_Problem to work on_. Copy exactly, and only, the lines from the line containing "spun: red heart" through the last line of the records below, both included, and leave out any pictures.

_Scene edit records_.
▼
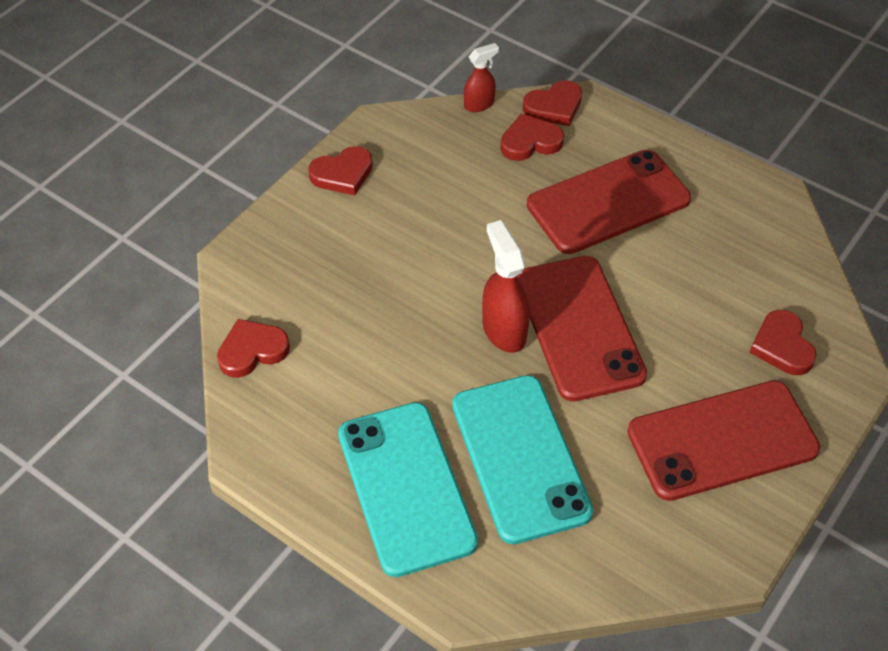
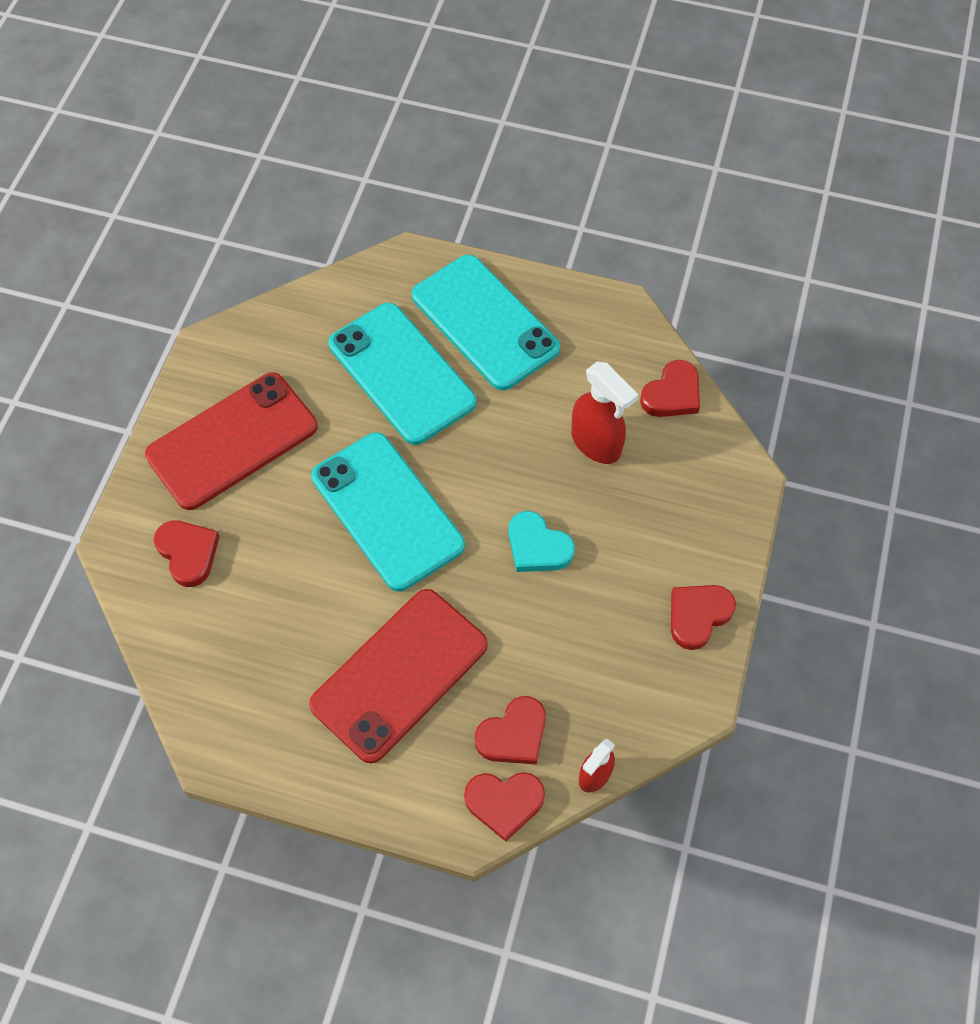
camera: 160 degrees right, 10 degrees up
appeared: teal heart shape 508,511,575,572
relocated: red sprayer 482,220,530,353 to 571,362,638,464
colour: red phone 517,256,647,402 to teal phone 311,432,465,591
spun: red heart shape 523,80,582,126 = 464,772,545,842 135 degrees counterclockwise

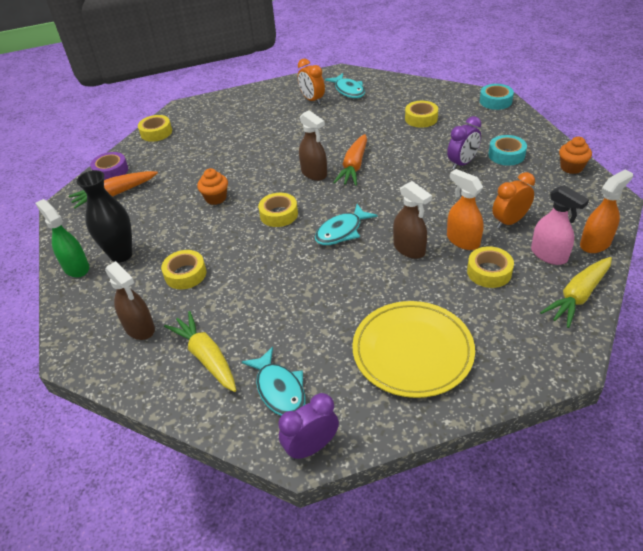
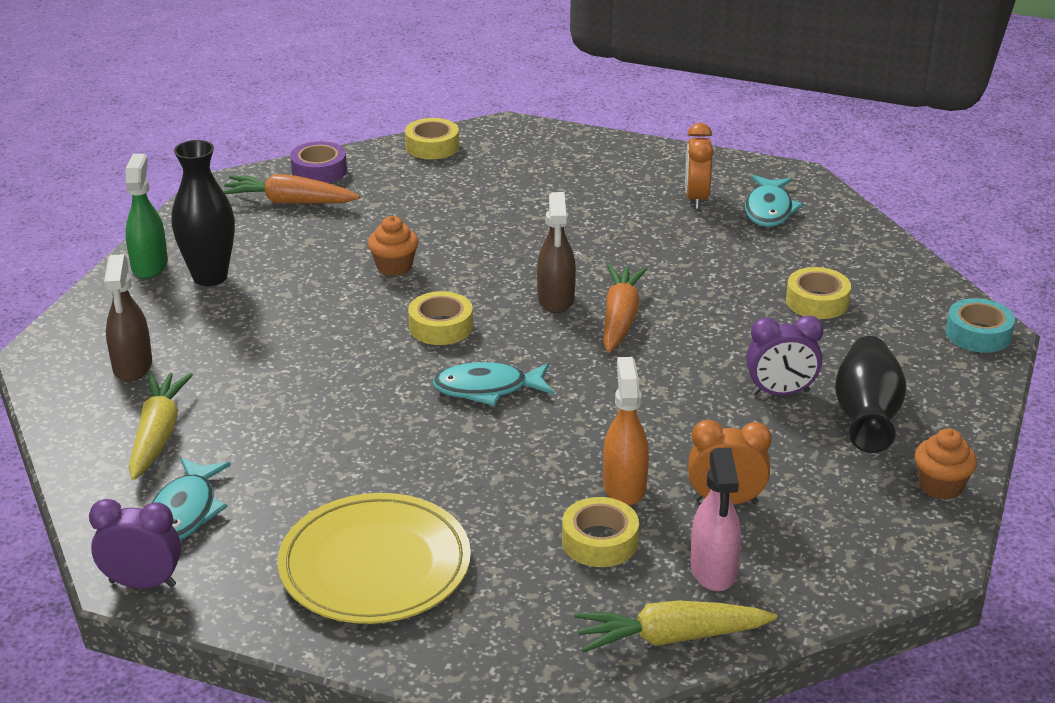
camera: 35 degrees right, 10 degrees down
missing: orange-coloured sprayer 580,170,633,253; brown sprayer 393,181,432,259; yellow tape 161,250,206,289
exchanged: teal tape 488,135,527,166 to ebony flower vase 835,336,906,453
spun: orange-coloured toy carrot 333,134,367,186 = 603,264,648,353 135 degrees clockwise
▲
_Result for this task_.
spun: red heart shape 523,80,582,126 = 464,772,545,842 135 degrees counterclockwise

camera: 35 degrees right, 10 degrees down
missing: orange-coloured sprayer 580,170,633,253; brown sprayer 393,181,432,259; yellow tape 161,250,206,289
exchanged: teal tape 488,135,527,166 to ebony flower vase 835,336,906,453
spun: orange-coloured toy carrot 333,134,367,186 = 603,264,648,353 135 degrees clockwise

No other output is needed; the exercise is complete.